*Data provided*.

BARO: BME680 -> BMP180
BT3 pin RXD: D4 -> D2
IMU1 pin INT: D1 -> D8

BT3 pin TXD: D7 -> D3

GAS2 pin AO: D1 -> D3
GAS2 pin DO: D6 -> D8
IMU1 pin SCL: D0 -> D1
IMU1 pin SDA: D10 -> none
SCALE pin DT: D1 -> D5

==

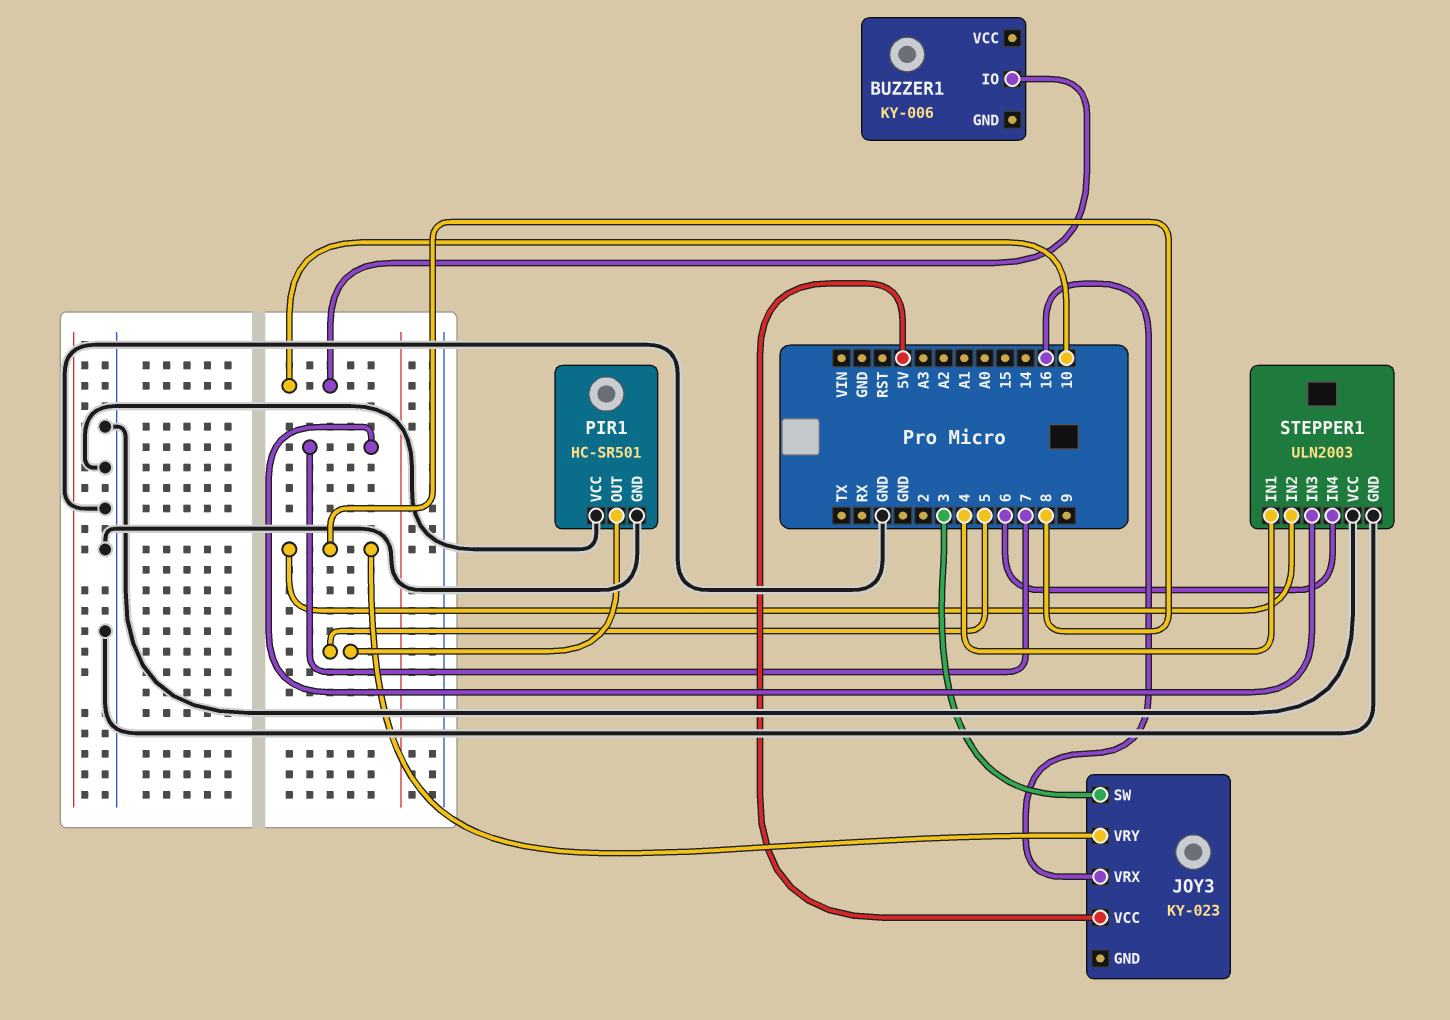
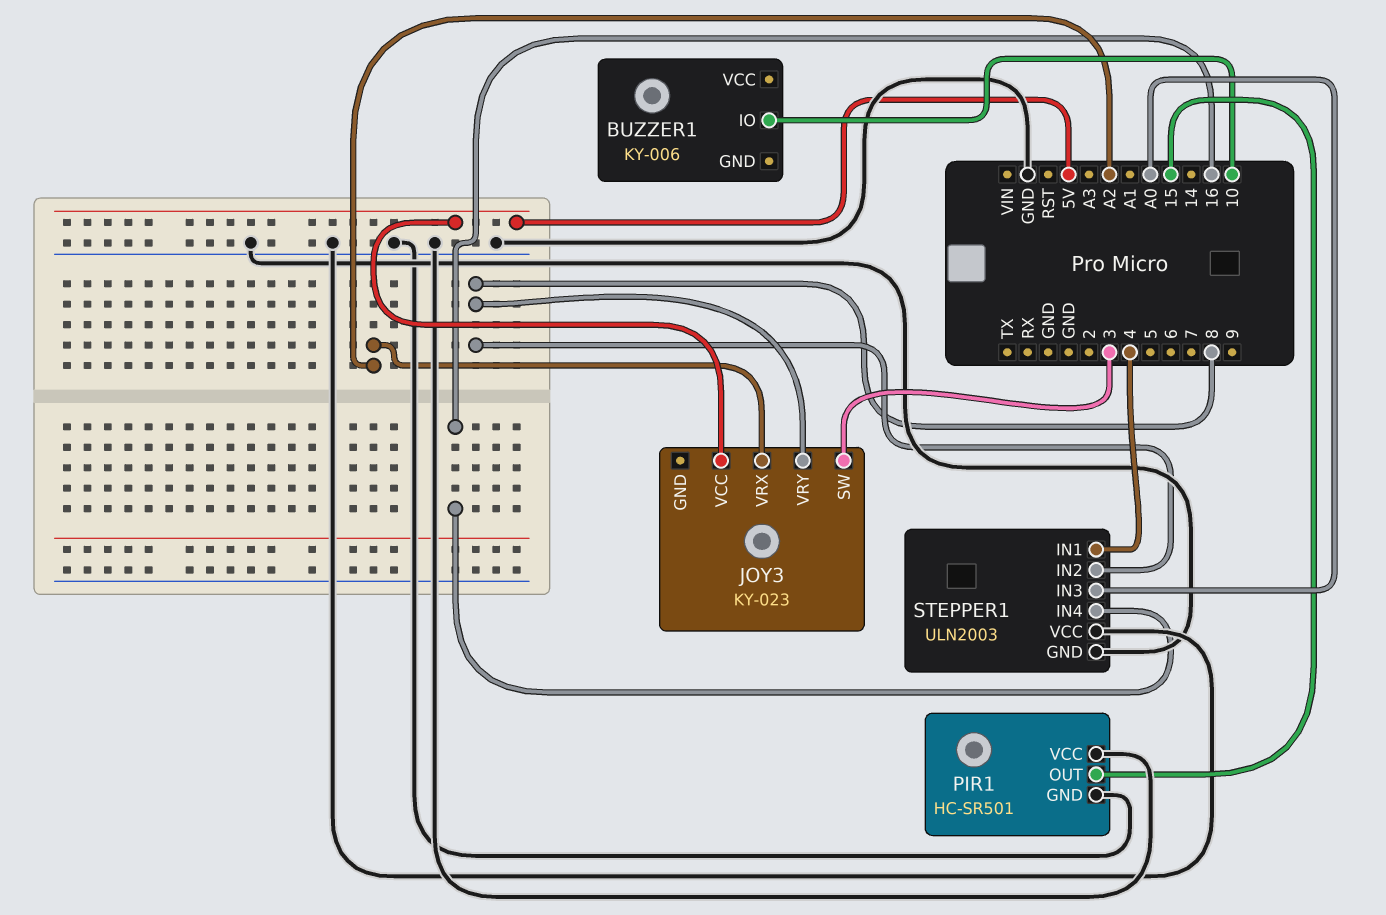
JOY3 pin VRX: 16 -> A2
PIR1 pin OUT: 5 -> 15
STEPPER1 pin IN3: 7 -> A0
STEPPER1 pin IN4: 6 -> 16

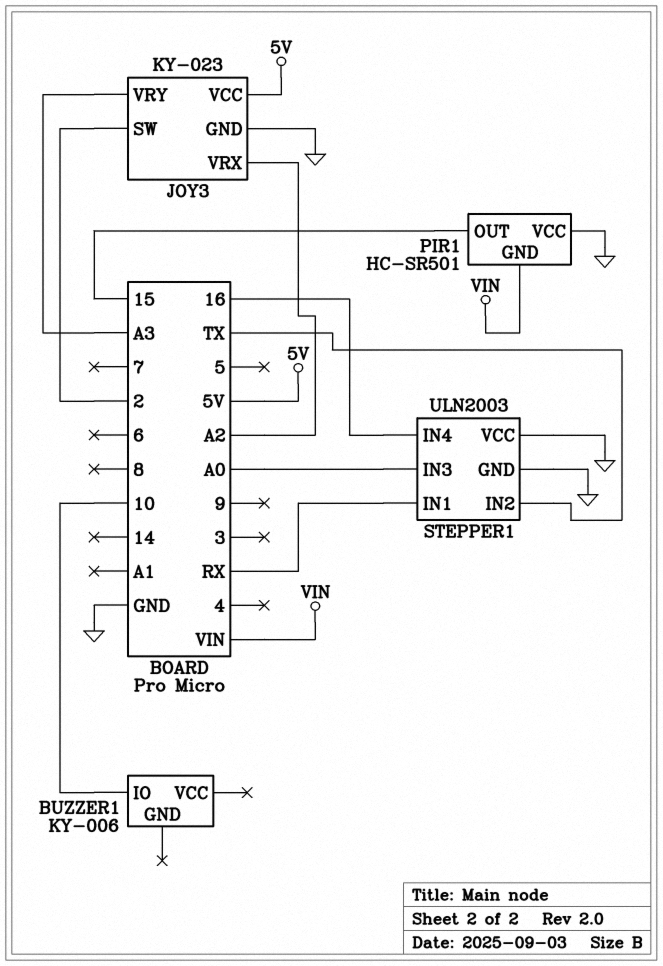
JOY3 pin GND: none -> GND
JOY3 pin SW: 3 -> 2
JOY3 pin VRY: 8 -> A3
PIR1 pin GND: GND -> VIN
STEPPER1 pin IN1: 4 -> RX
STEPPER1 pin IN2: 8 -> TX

--

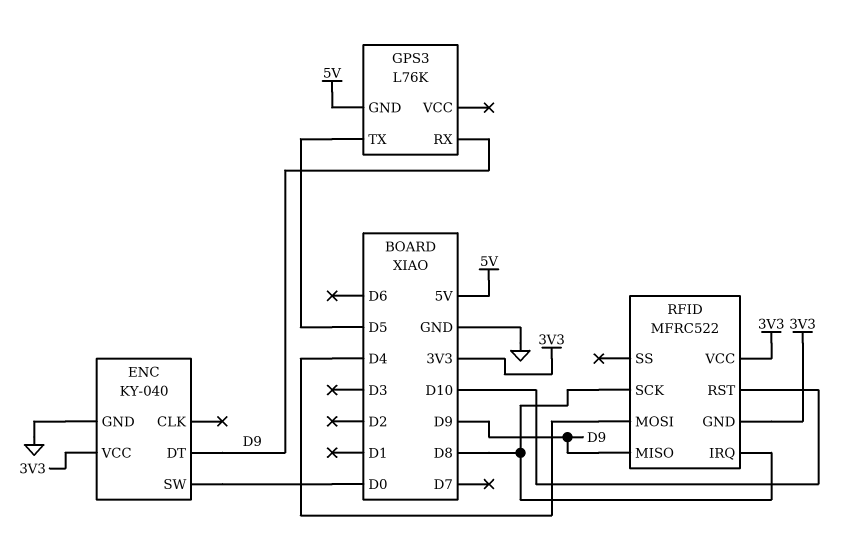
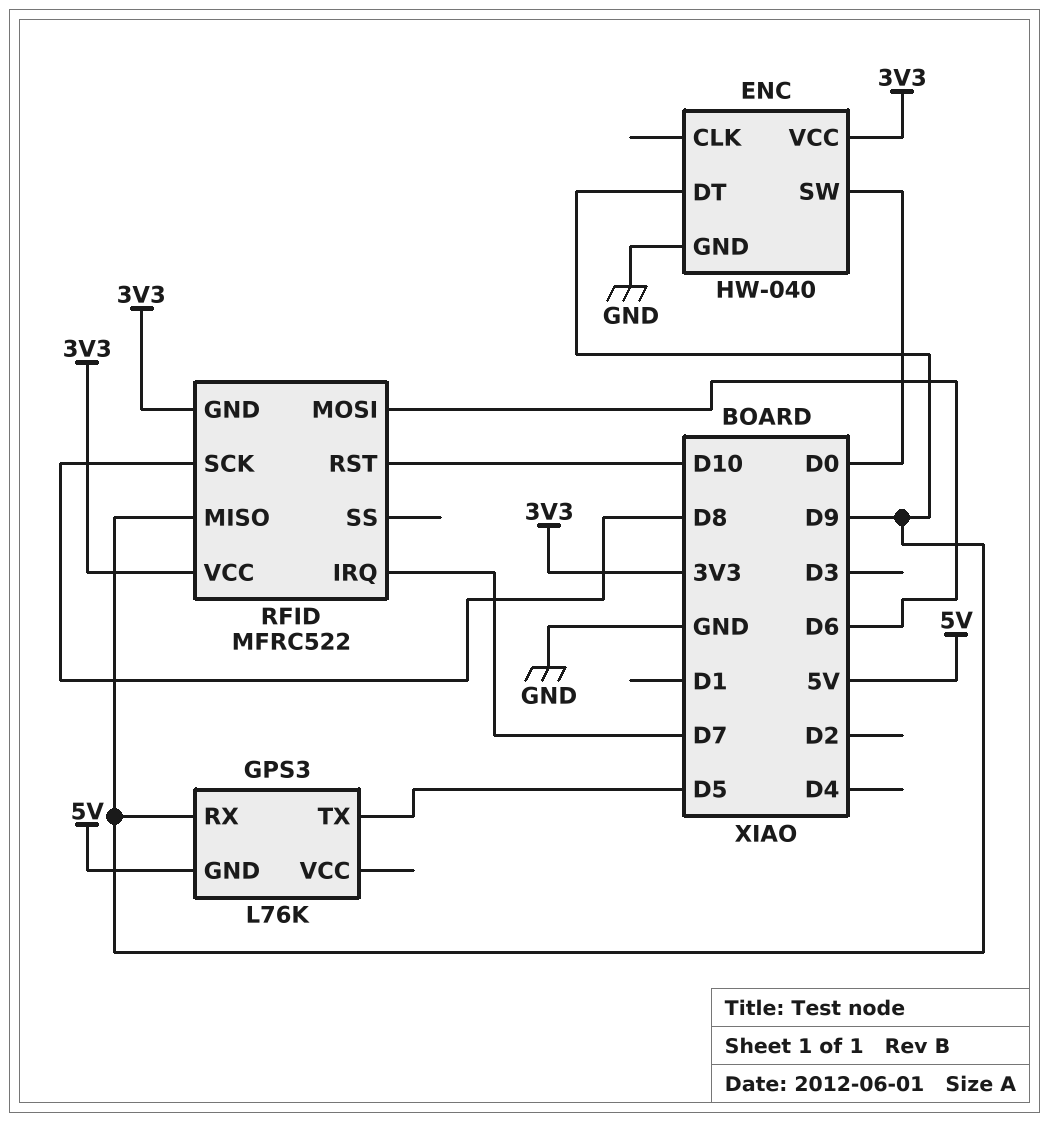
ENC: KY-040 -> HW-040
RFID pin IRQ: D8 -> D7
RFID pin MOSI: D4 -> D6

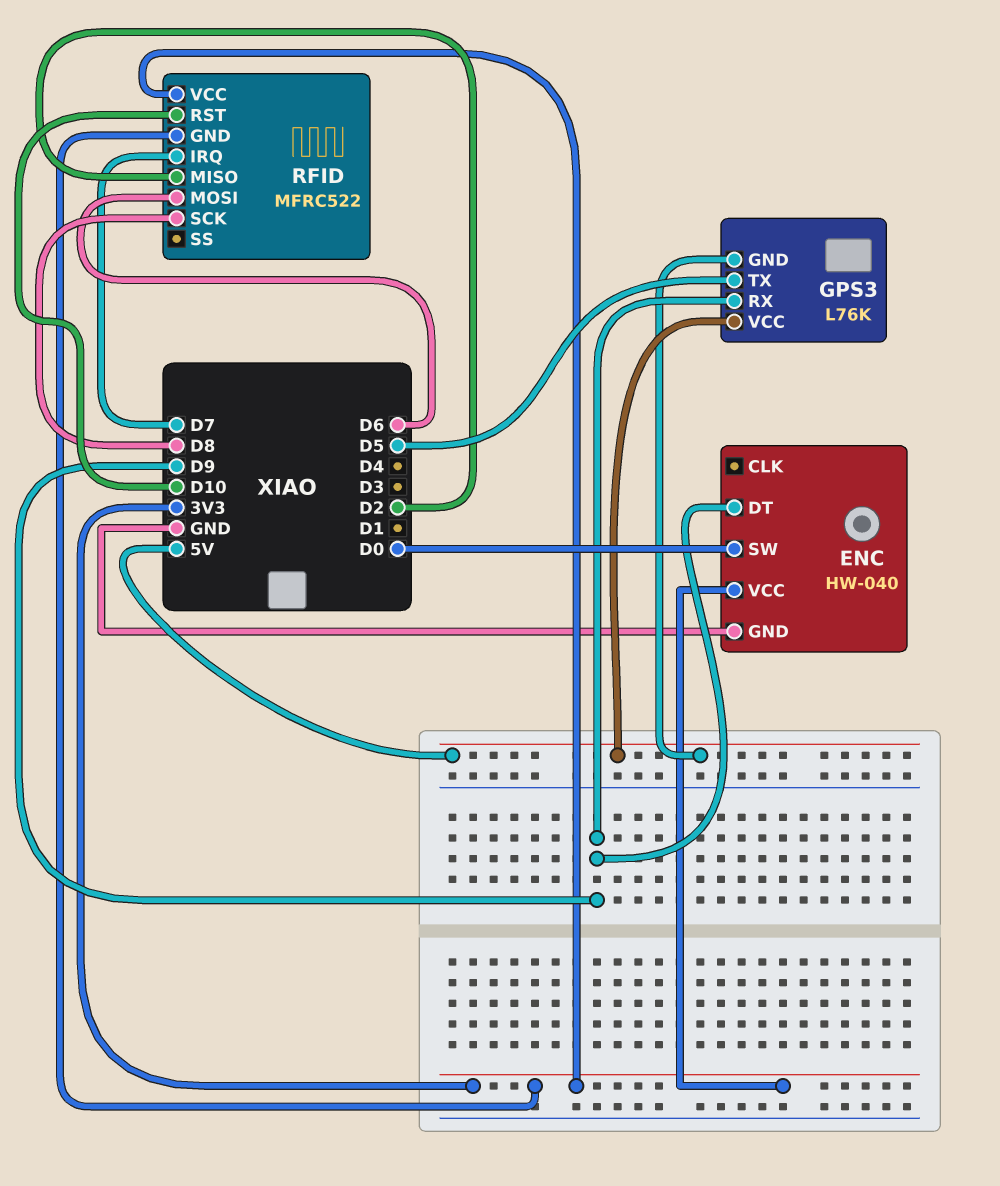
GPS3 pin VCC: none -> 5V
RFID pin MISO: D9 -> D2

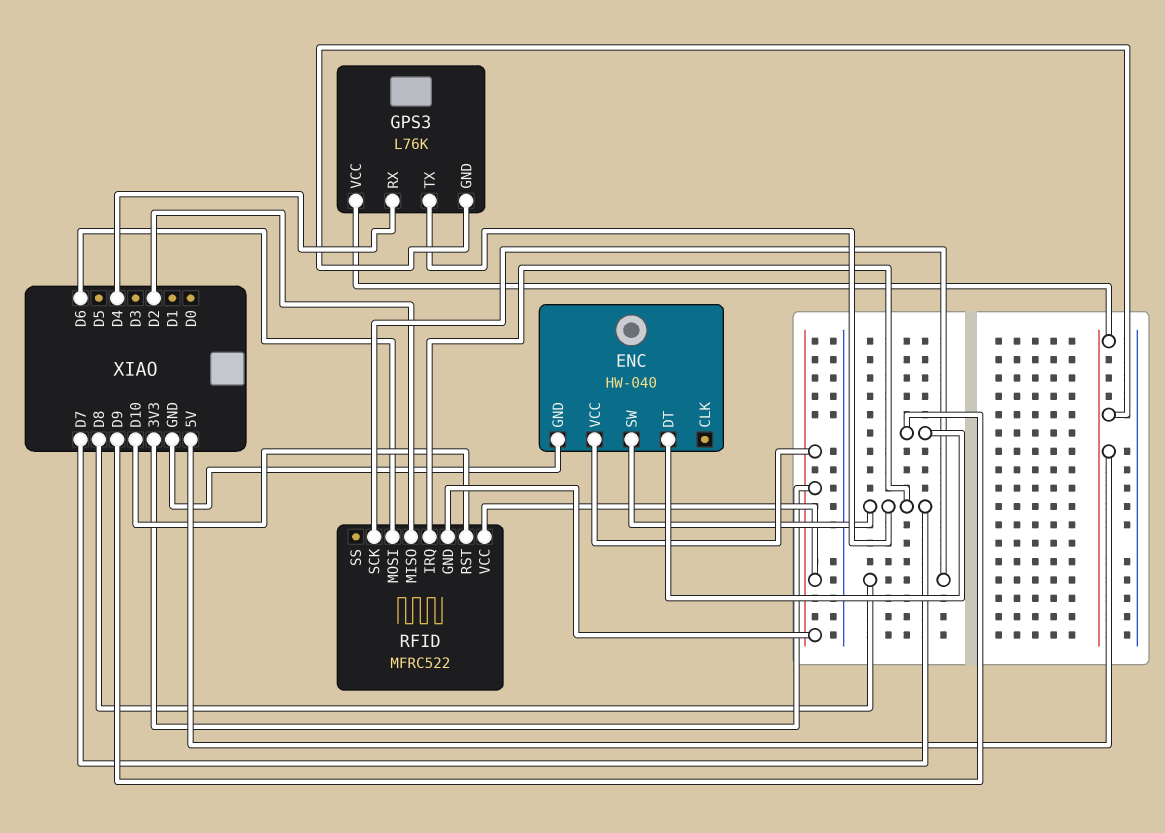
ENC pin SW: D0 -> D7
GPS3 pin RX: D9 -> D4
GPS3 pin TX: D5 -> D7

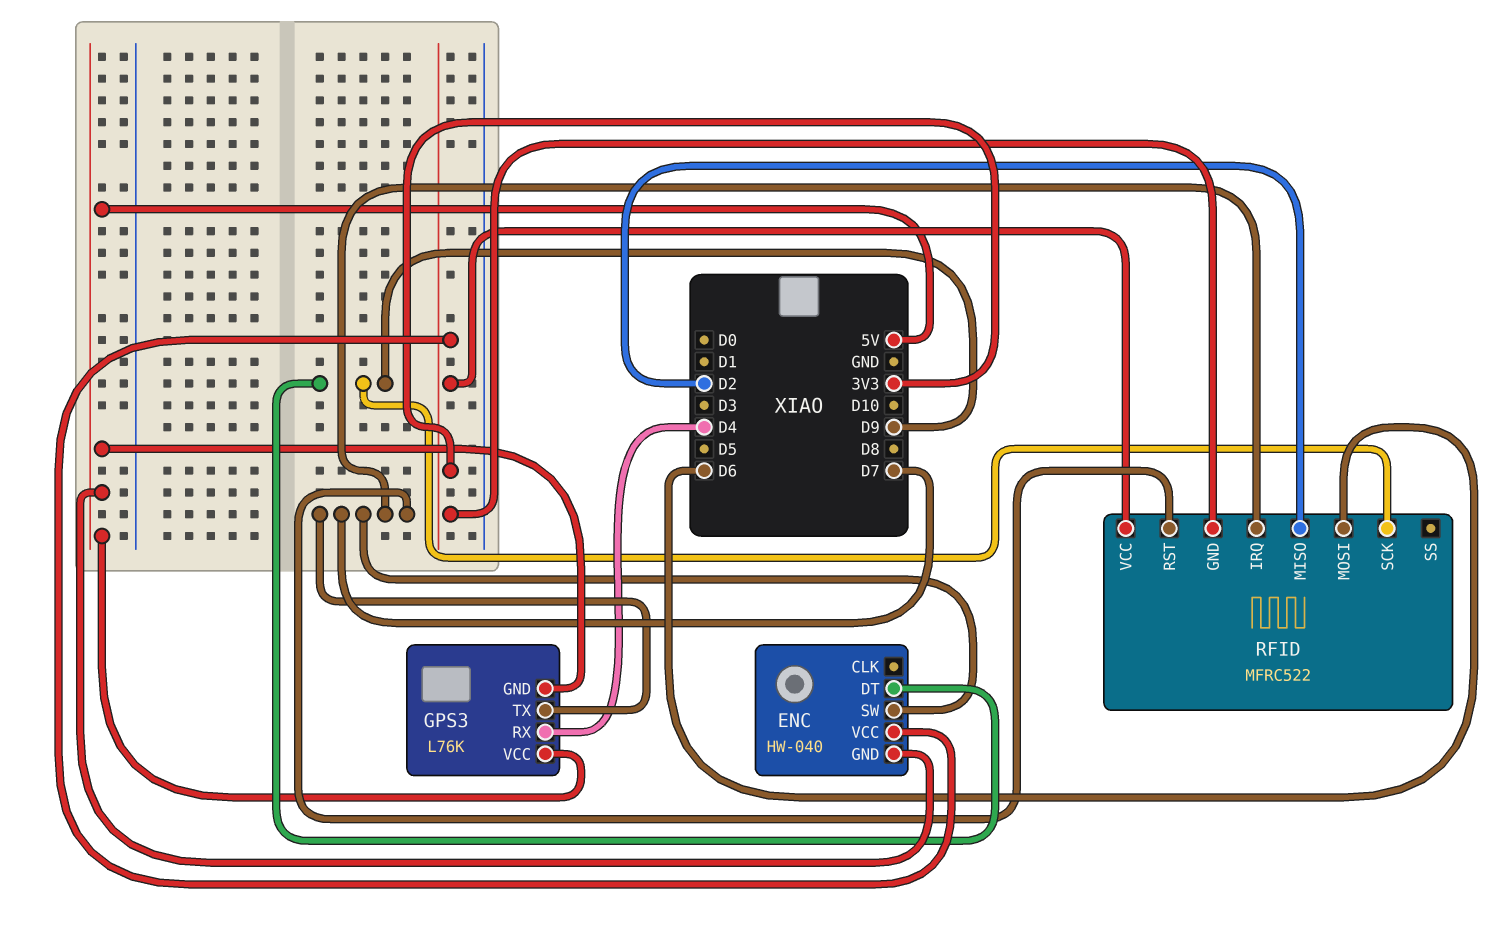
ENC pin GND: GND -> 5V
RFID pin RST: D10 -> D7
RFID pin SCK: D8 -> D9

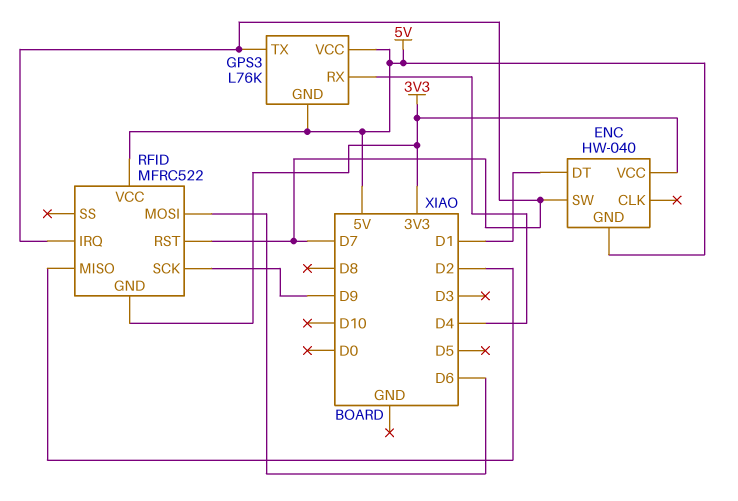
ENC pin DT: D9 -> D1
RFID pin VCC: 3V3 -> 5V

*Prompt*.
Nothing but the lines above from the one that has "RFID pin MISO: D9 -> D2" down to the one that has "RFID pin VCC: 3V3 -> 5V" belongs in the answer, copied exactly, without pictures.

*Solution to this problem*.
RFID pin MISO: D9 -> D2

ENC pin SW: D0 -> D7
GPS3 pin RX: D9 -> D4
GPS3 pin TX: D5 -> D7

ENC pin GND: GND -> 5V
RFID pin RST: D10 -> D7
RFID pin SCK: D8 -> D9

ENC pin DT: D9 -> D1
RFID pin VCC: 3V3 -> 5V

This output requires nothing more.